DIRECTIONS FOR THIS TASK: Span requested from the data below: the line with "[(237,243),(238,221),(226,221),(225,243),(237,243)]" through the line with "[(415,237),(414,230),(379,234),(380,241),(406,238),(415,237)]", both included. Give only these lines again, exactly, and leave every picture out.
(EXTRACTED DATA)
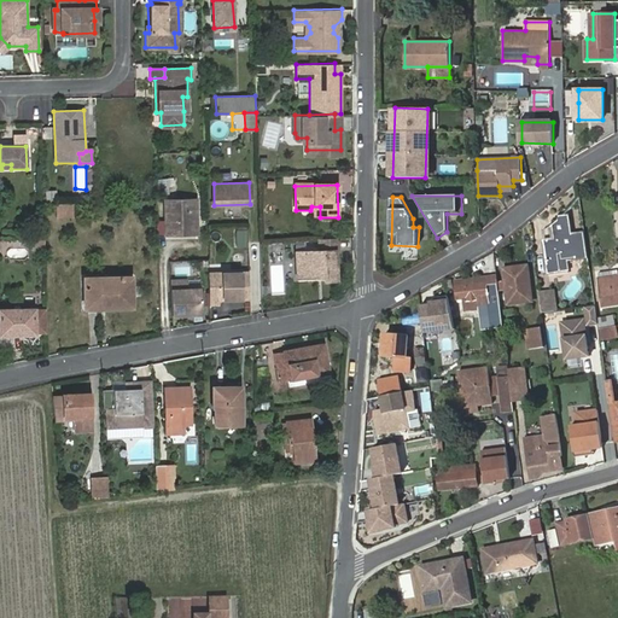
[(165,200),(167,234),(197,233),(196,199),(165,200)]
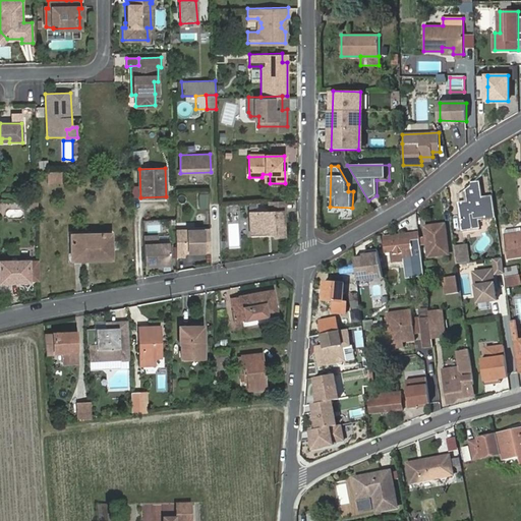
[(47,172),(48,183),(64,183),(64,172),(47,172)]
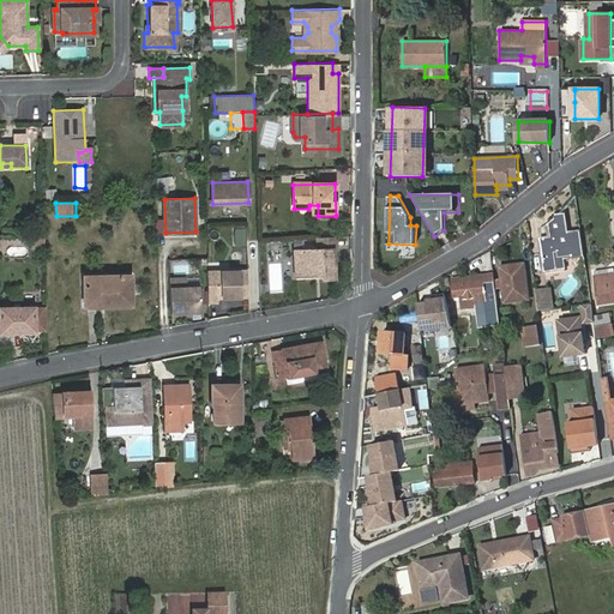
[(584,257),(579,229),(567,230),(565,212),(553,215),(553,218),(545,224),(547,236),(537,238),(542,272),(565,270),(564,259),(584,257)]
(End EXTRACTED DATA)
(EXTRACTED DATA)
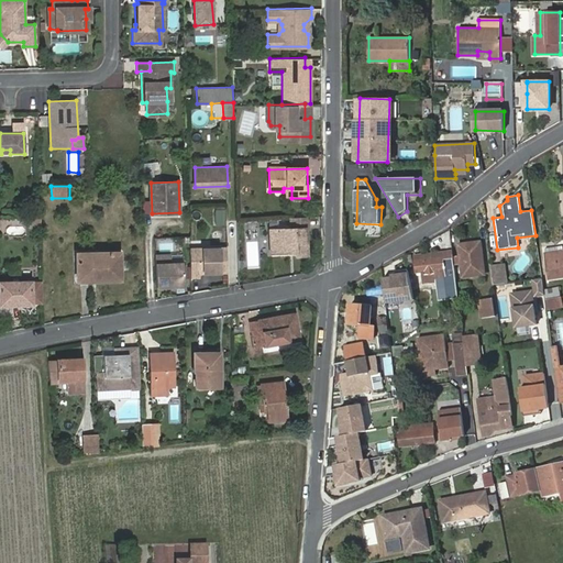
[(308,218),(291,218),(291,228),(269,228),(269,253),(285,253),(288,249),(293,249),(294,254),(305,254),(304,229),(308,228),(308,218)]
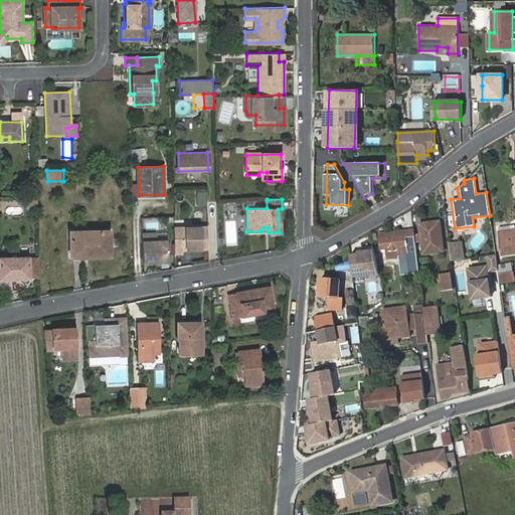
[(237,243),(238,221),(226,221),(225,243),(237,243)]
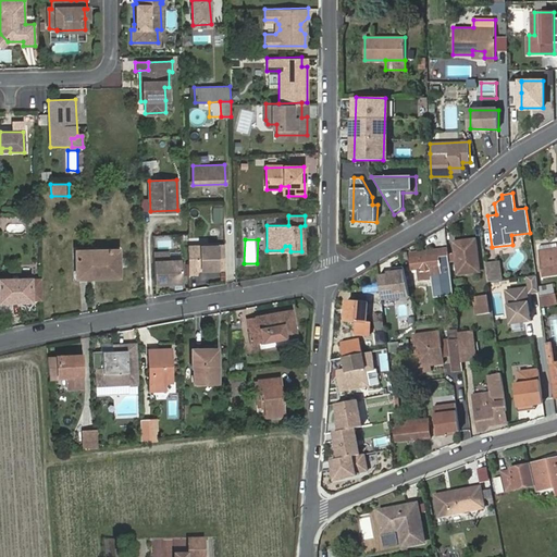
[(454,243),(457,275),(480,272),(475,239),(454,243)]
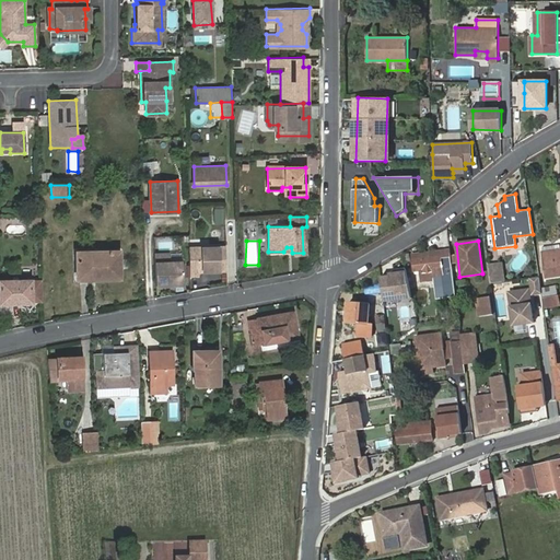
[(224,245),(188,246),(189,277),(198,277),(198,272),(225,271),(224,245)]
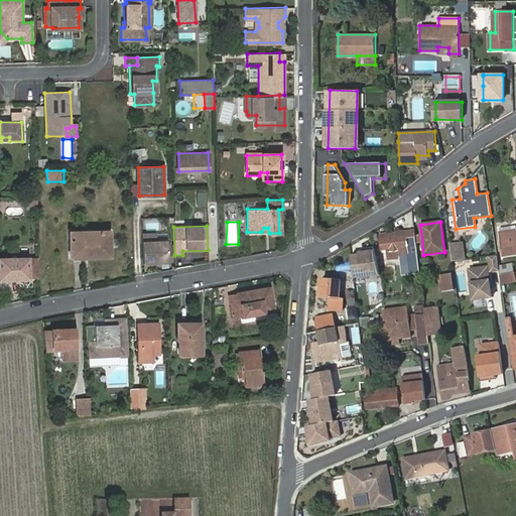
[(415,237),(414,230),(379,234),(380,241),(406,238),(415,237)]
(End EXTRACTED DATA)
WRITTEN SOLUTION:
[(237,243),(238,221),(226,221),(225,243),(237,243)]
[(454,243),(457,275),(480,272),(475,239),(454,243)]
[(224,245),(188,246),(189,277),(198,277),(198,272),(225,271),(224,245)]
[(415,237),(414,230),(379,234),(380,241),(406,238),(415,237)]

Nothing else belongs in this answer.